[Data shown — start]
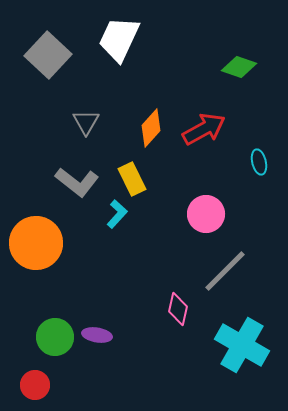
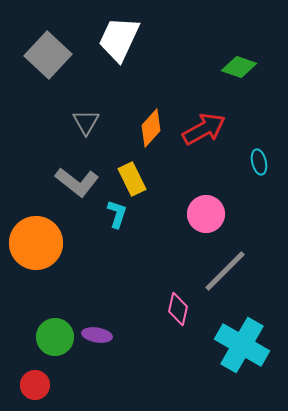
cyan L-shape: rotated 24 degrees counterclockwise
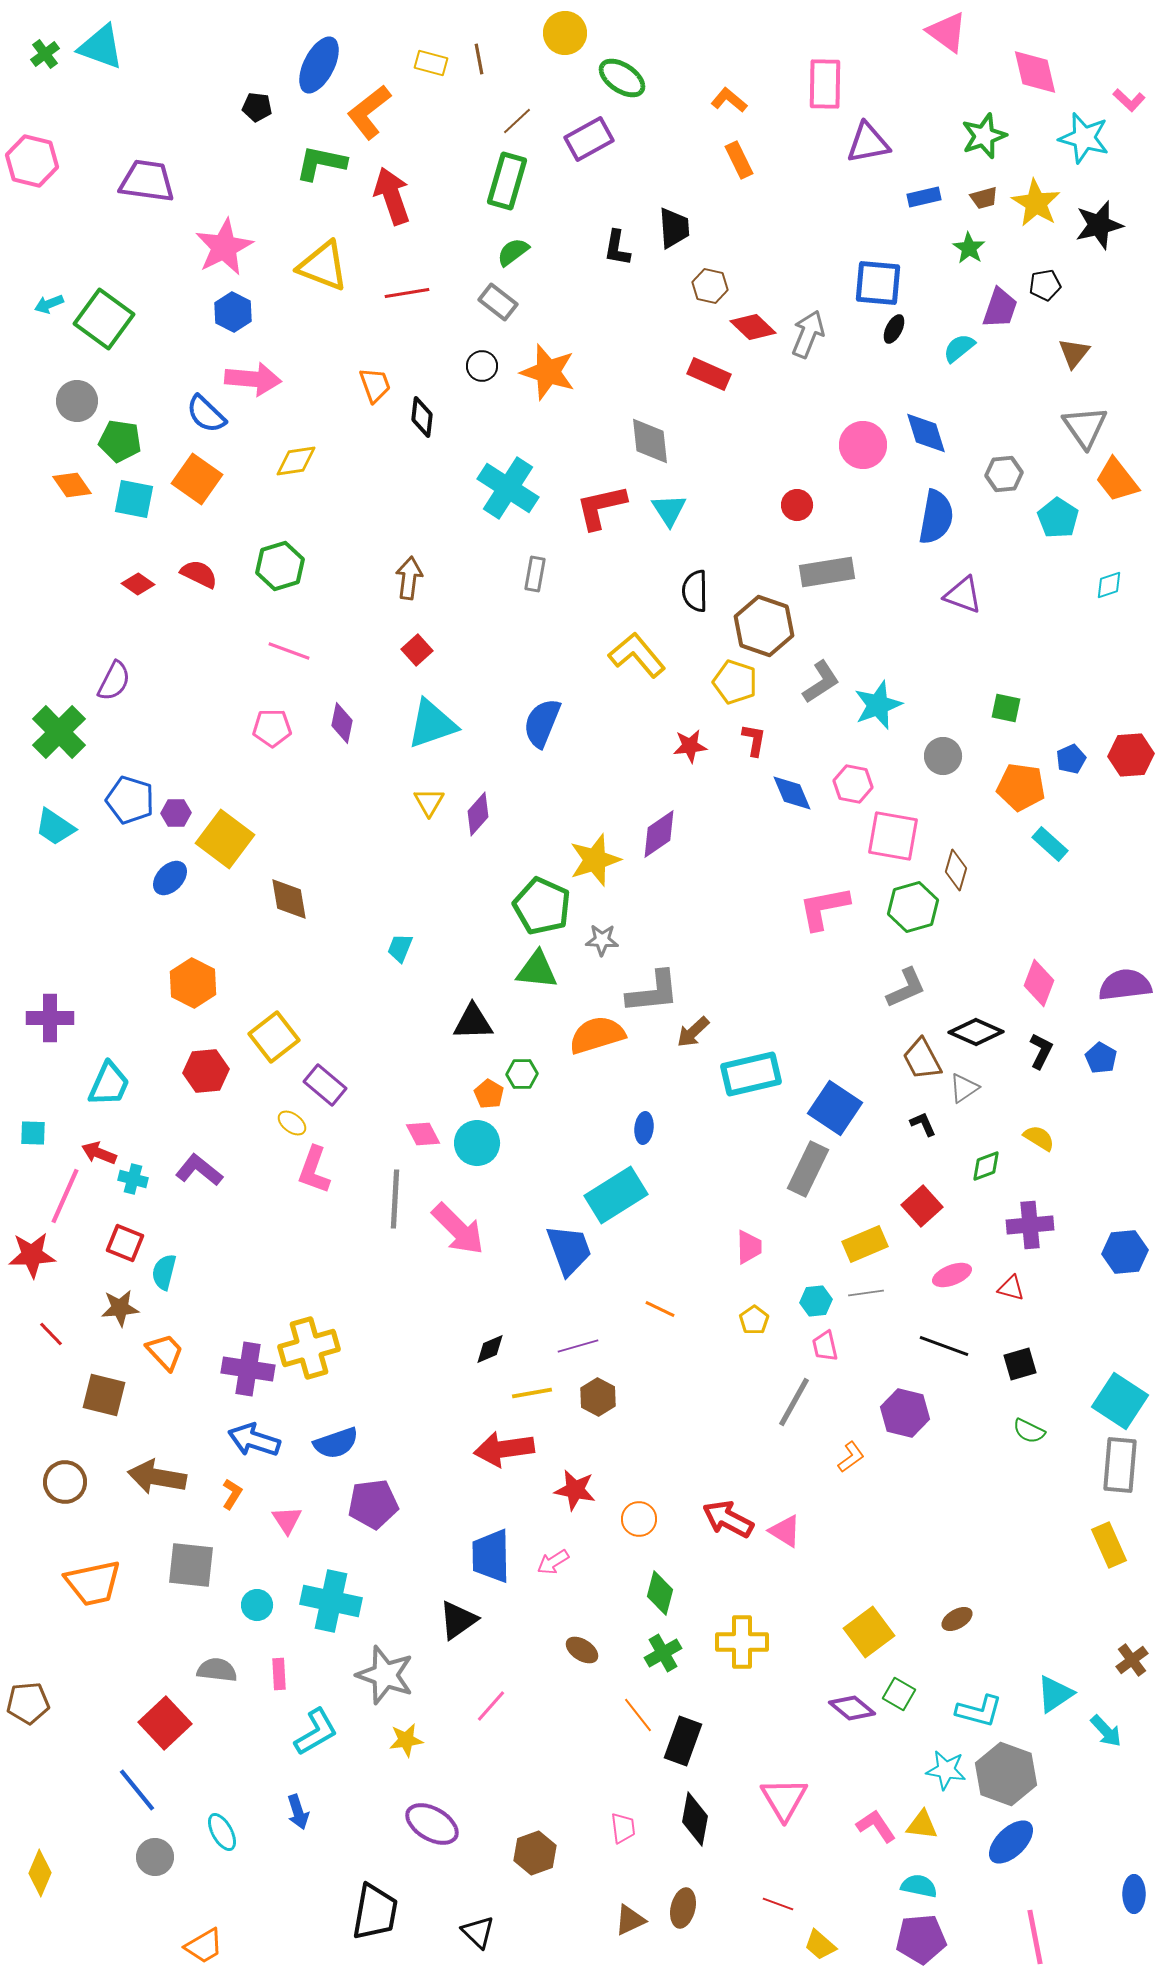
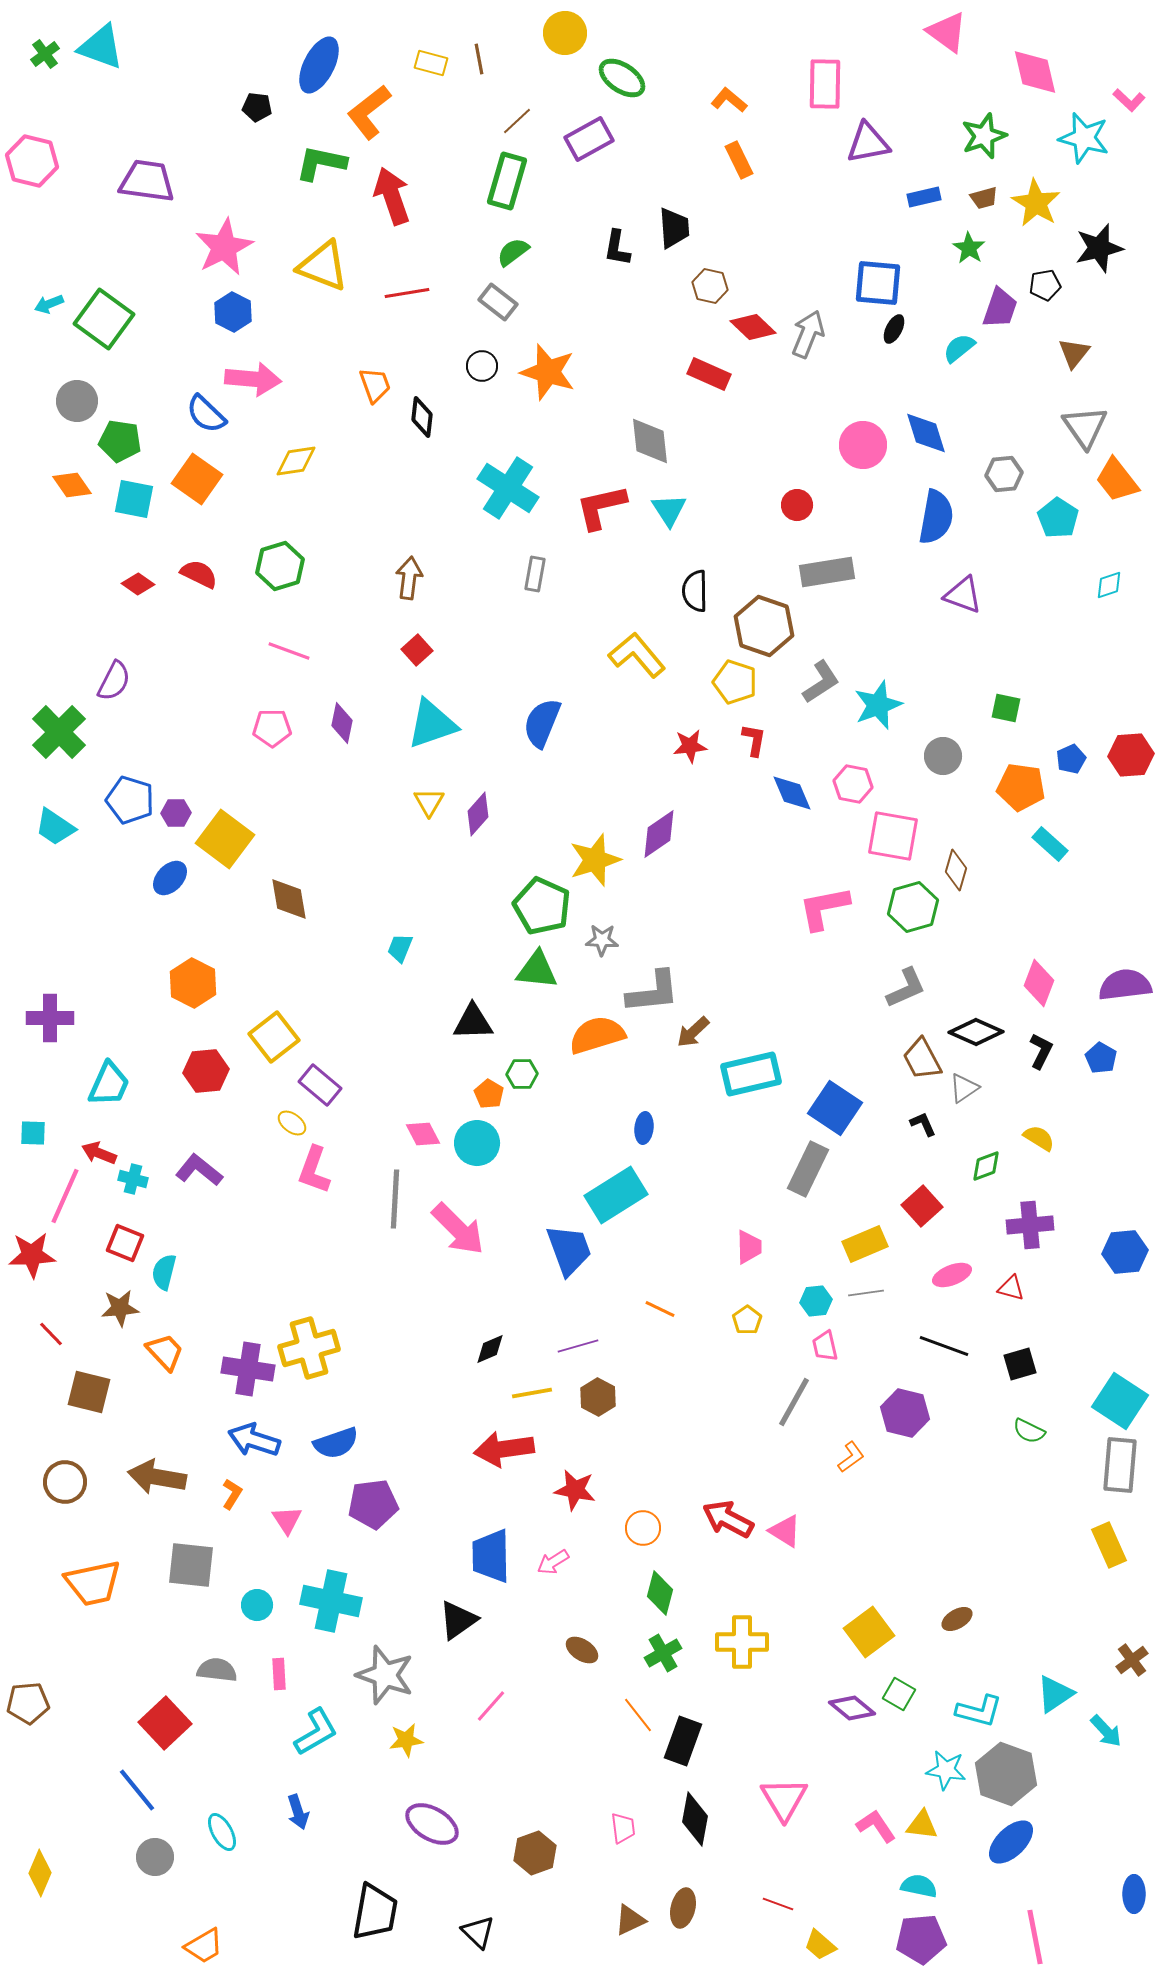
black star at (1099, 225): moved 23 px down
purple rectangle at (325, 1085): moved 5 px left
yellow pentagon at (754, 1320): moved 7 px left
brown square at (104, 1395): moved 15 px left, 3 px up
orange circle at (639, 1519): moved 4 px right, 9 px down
[Data shown — finish]
Exercise aim: Drop the pictures, then write out everything else in the records exactly.

Exercise output:
cyan L-shape: rotated 24 degrees counterclockwise
black star at (1099, 225): moved 23 px down
purple rectangle at (325, 1085): moved 5 px left
yellow pentagon at (754, 1320): moved 7 px left
brown square at (104, 1395): moved 15 px left, 3 px up
orange circle at (639, 1519): moved 4 px right, 9 px down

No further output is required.